--- Data to examine ---

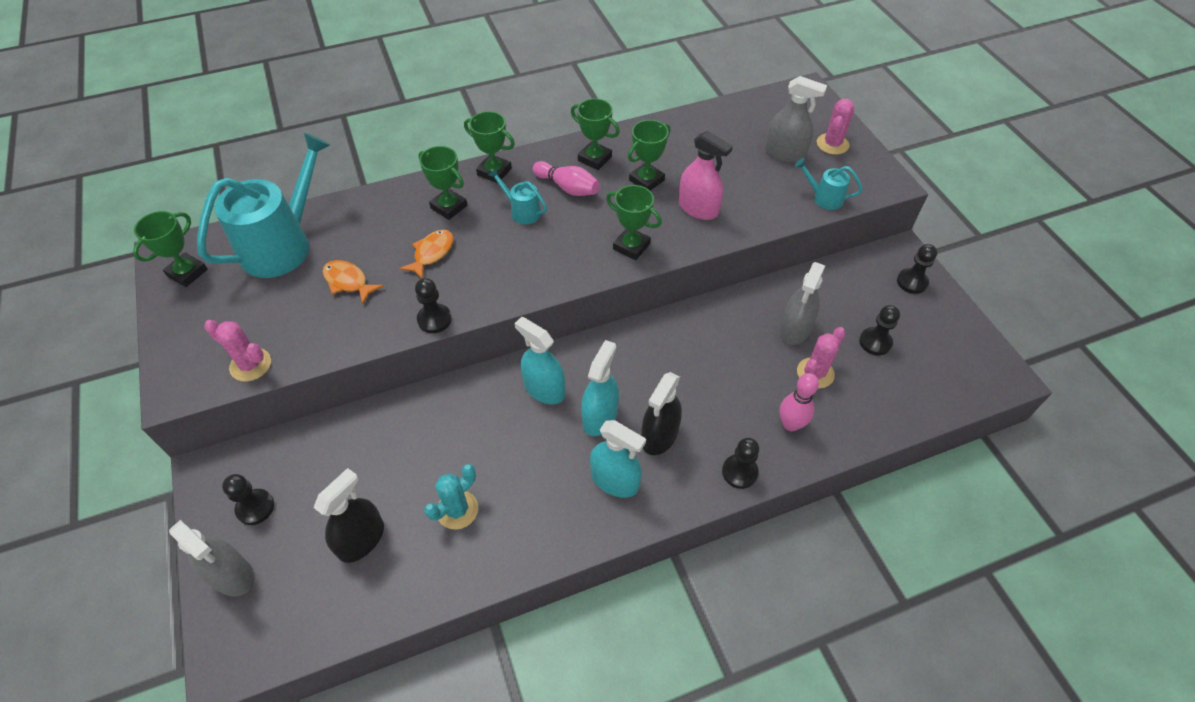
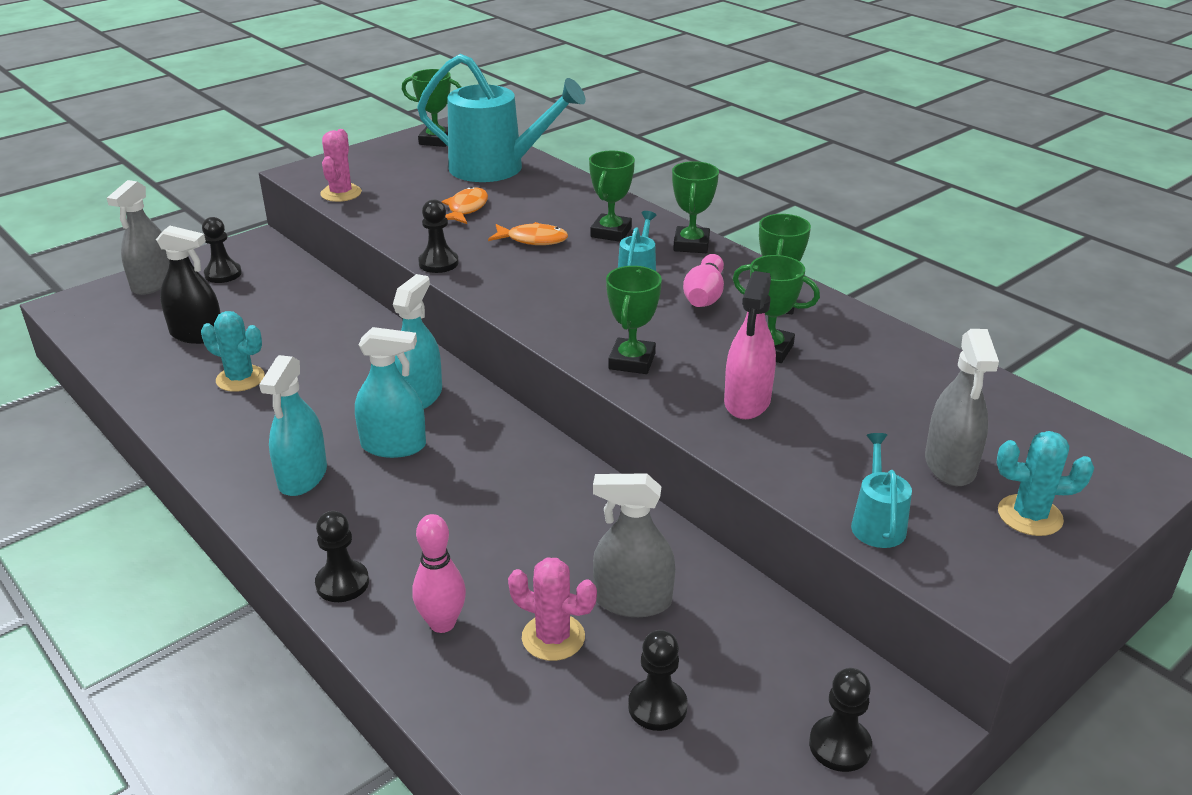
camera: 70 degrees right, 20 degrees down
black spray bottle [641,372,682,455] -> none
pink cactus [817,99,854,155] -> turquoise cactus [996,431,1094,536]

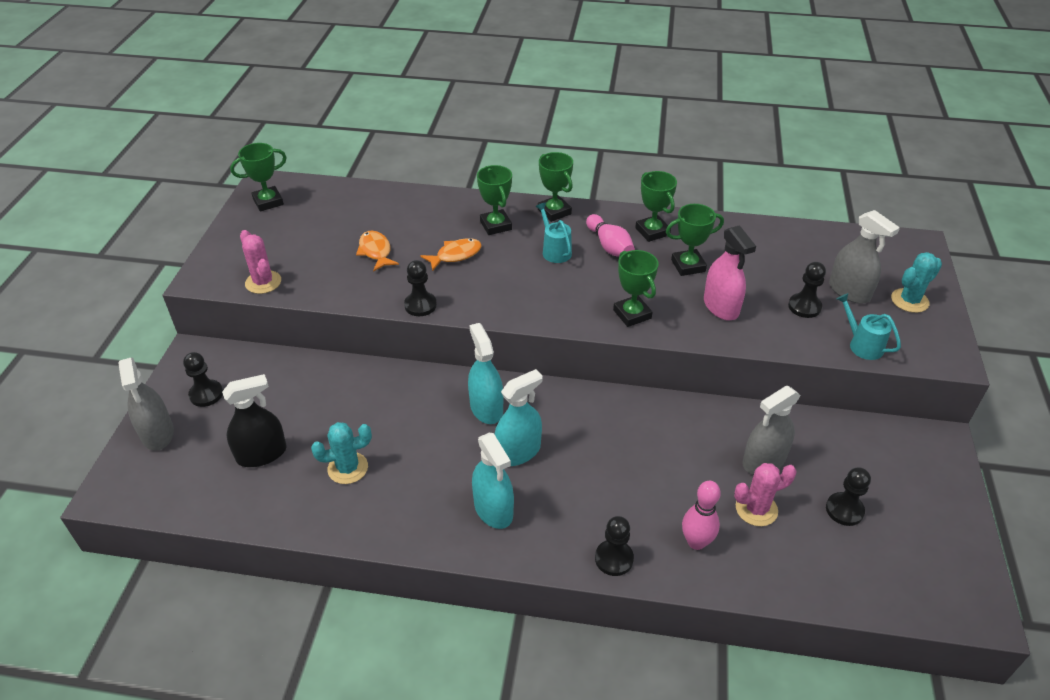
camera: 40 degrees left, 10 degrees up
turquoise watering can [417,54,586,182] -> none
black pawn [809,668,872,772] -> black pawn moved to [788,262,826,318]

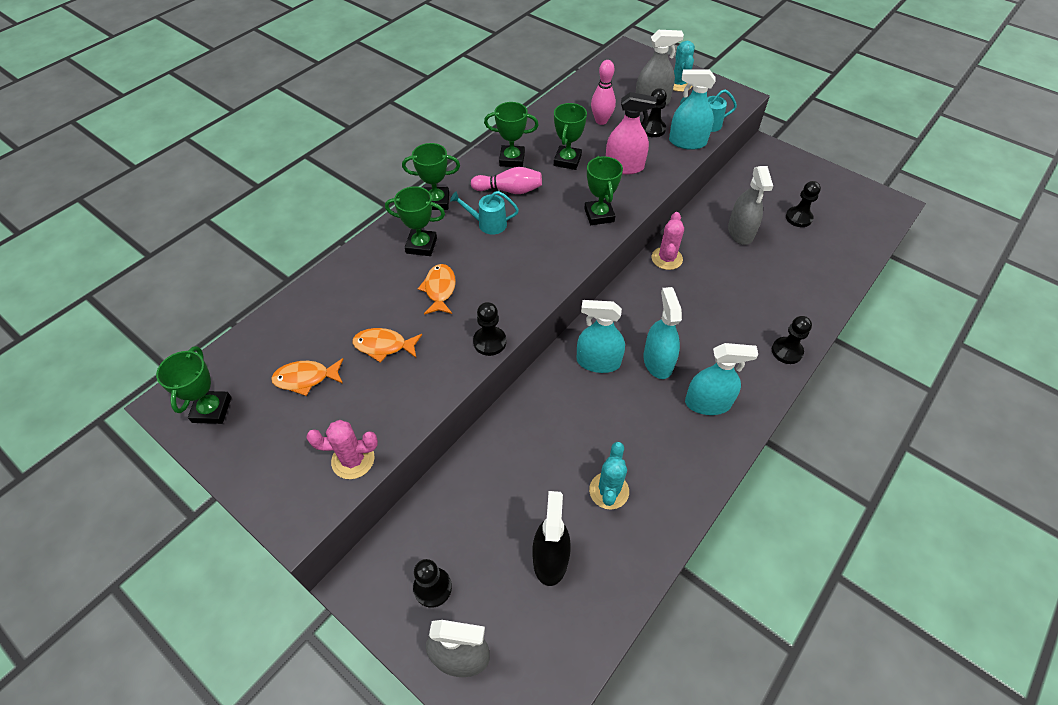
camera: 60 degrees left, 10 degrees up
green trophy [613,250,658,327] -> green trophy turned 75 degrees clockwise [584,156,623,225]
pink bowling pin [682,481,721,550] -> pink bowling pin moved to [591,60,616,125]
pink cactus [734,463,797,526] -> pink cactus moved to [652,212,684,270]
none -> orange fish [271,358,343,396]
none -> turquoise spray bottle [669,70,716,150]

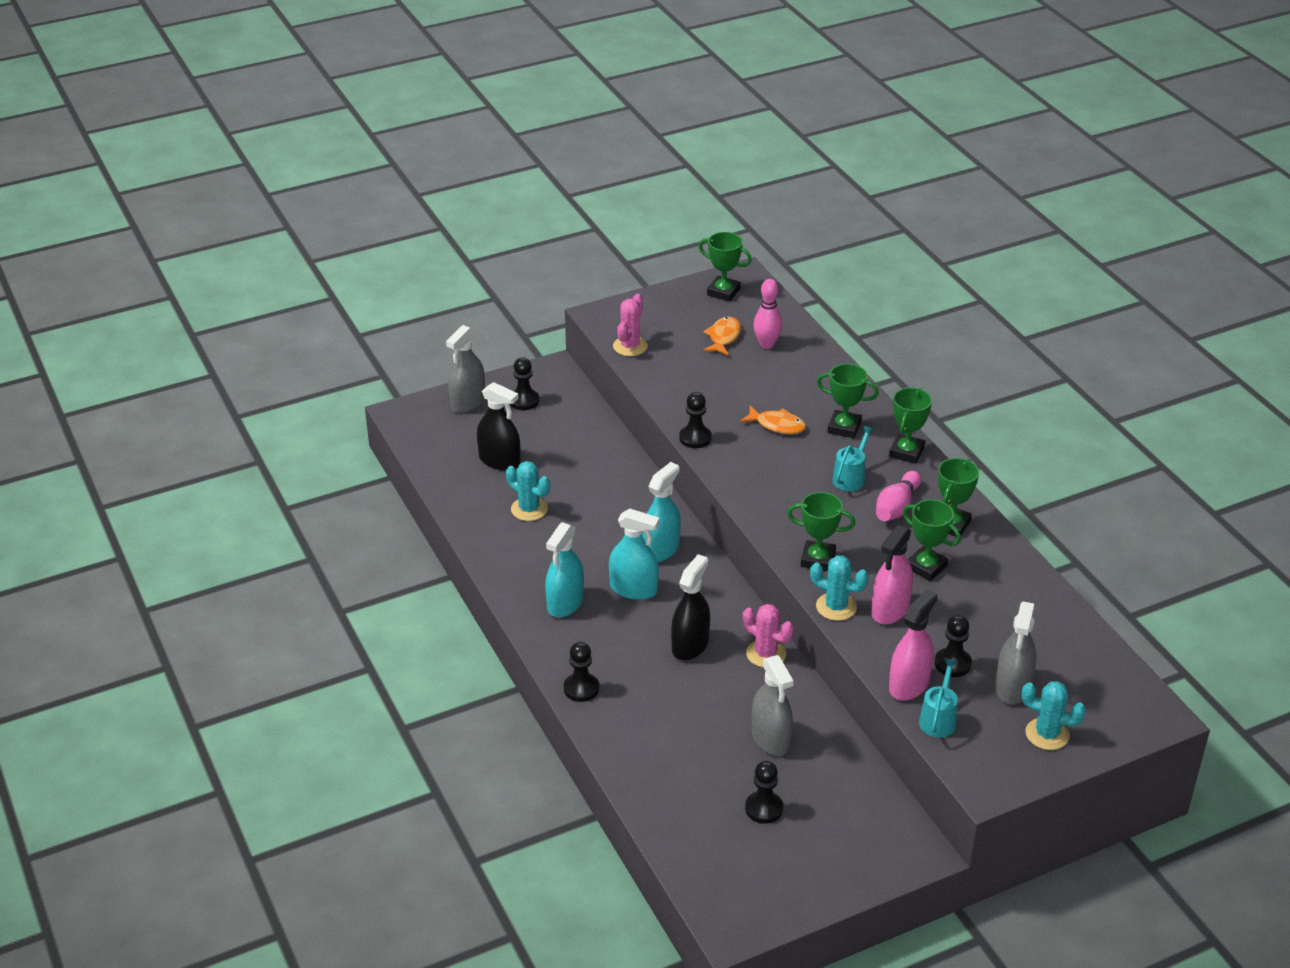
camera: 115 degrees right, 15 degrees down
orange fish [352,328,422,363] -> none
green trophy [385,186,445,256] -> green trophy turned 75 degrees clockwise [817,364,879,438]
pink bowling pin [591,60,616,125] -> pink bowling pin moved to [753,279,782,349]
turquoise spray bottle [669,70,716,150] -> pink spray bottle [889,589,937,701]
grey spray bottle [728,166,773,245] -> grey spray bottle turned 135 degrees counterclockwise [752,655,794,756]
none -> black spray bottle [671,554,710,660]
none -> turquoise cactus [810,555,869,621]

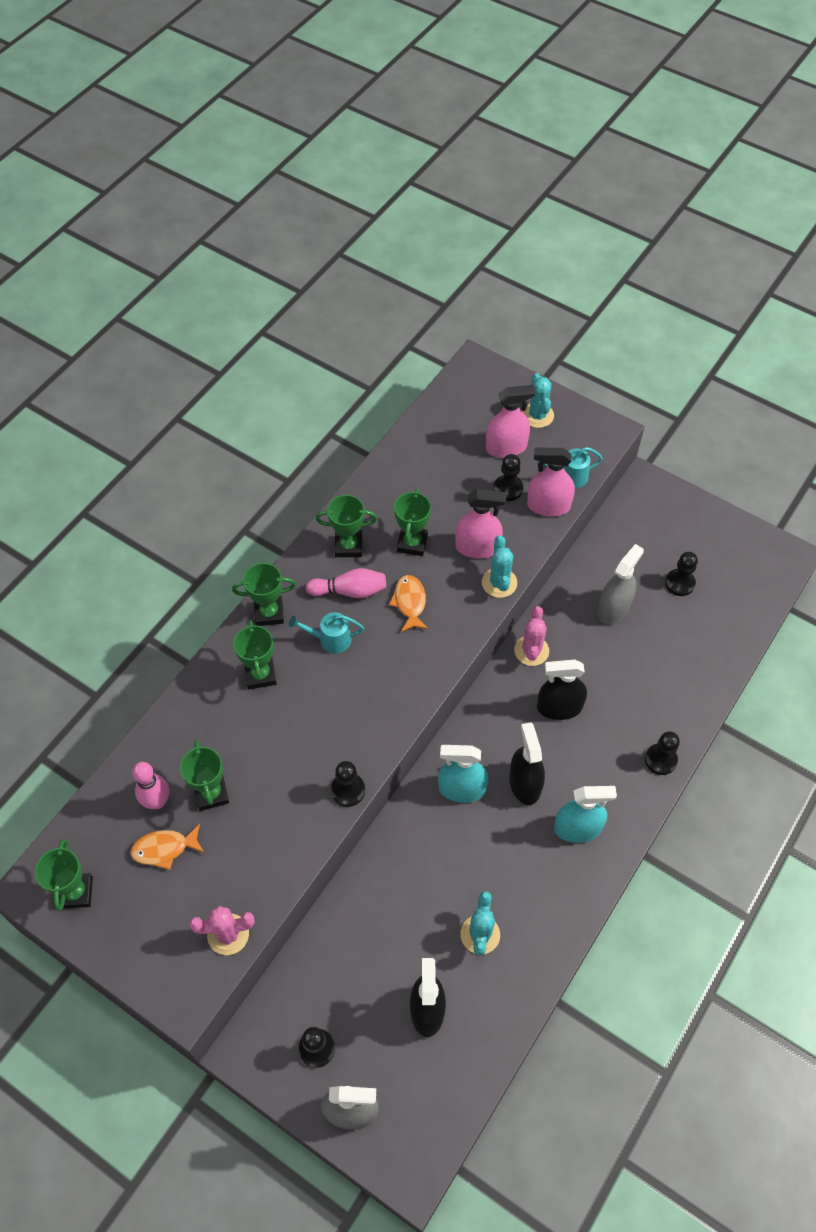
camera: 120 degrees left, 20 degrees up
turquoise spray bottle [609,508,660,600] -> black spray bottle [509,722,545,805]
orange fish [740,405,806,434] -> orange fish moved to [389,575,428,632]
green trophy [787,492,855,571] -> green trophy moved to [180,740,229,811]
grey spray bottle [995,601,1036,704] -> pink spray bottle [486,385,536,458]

---
--- Data to examine ---

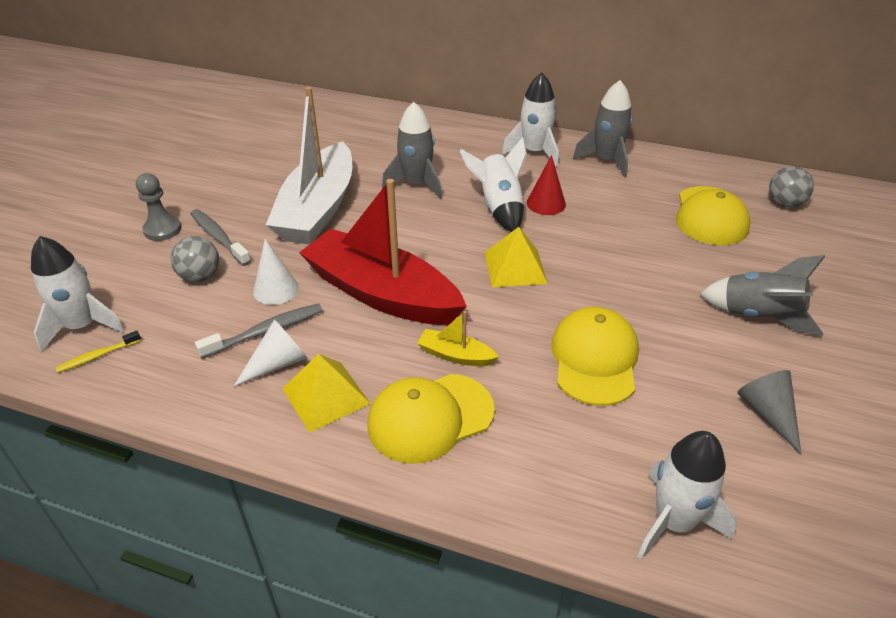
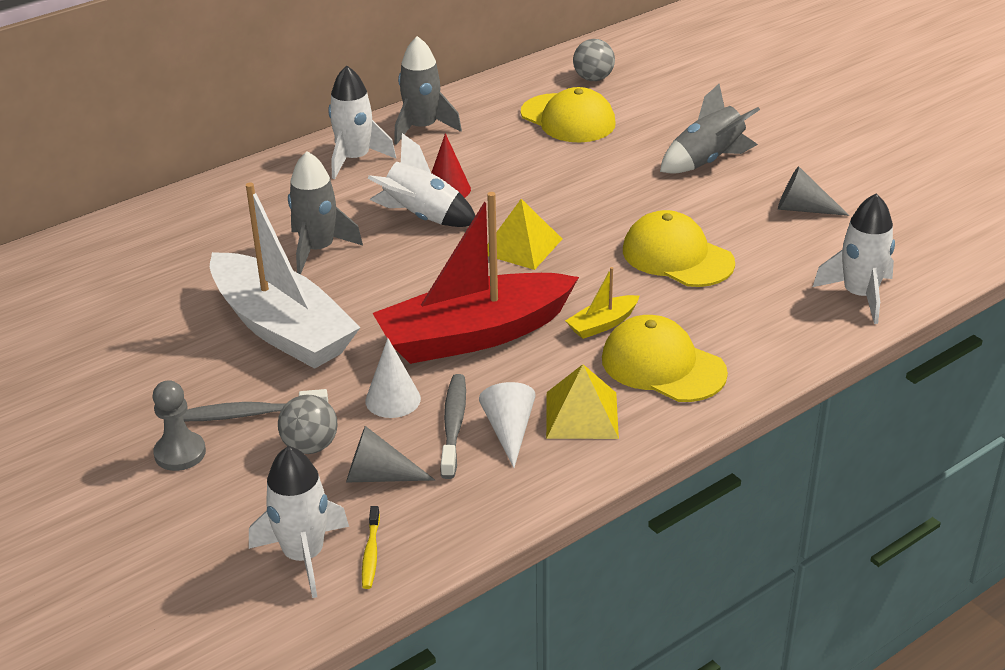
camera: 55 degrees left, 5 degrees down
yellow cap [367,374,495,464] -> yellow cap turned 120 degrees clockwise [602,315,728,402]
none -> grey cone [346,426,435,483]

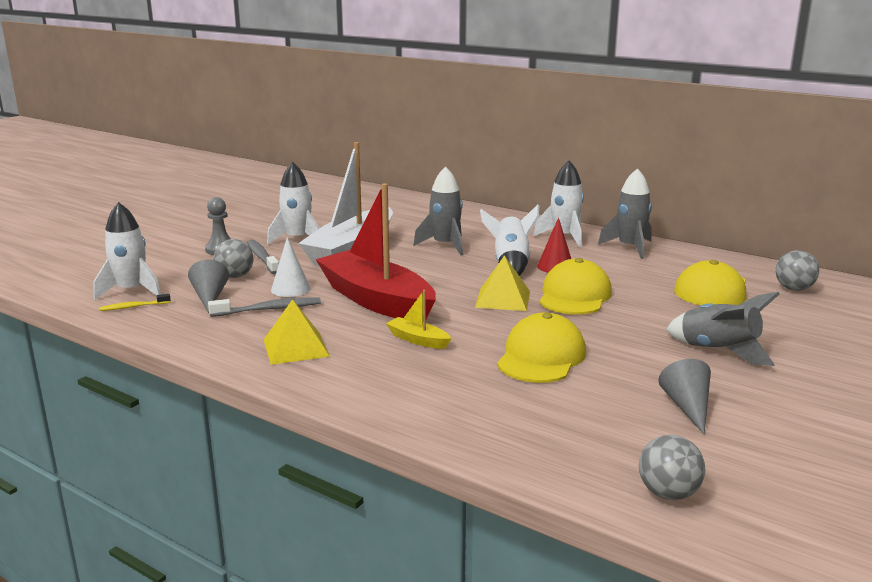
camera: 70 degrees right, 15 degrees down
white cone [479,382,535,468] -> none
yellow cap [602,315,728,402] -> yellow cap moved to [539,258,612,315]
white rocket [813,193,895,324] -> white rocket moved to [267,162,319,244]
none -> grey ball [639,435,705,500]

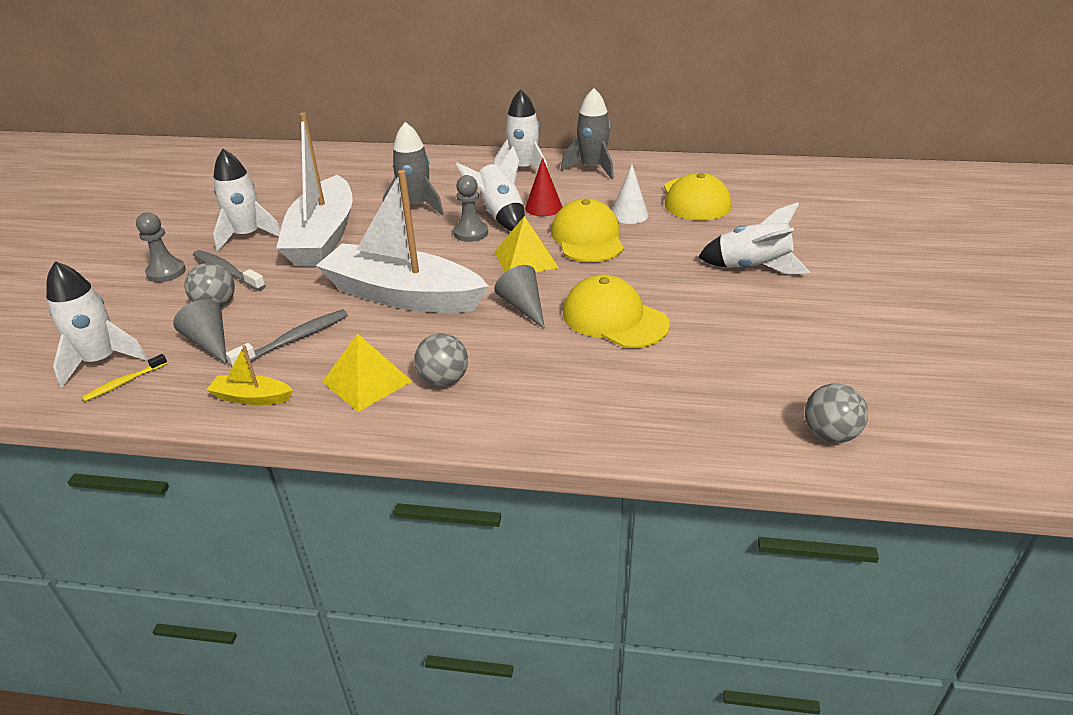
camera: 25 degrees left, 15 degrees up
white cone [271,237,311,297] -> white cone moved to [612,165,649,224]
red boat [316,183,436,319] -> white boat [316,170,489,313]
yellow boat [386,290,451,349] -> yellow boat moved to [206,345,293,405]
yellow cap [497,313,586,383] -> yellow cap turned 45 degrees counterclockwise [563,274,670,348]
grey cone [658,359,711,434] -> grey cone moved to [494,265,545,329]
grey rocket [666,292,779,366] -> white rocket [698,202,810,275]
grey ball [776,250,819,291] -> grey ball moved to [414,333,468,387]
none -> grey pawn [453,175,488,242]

---

__Task details__: Please return the material above only from the line that holds "camera: 70 degrees right, 20 degrees down" through the line that holds "black pawn [809,668,872,772]", exactly as it stands, ends included and pictures omitted.

__Exercise response__:
camera: 70 degrees right, 20 degrees down
black spray bottle [641,372,682,455] -> none
pink cactus [817,99,854,155] -> turquoise cactus [996,431,1094,536]

camera: 40 degrees left, 10 degrees up
turquoise watering can [417,54,586,182] -> none
black pawn [809,668,872,772] -> black pawn moved to [788,262,826,318]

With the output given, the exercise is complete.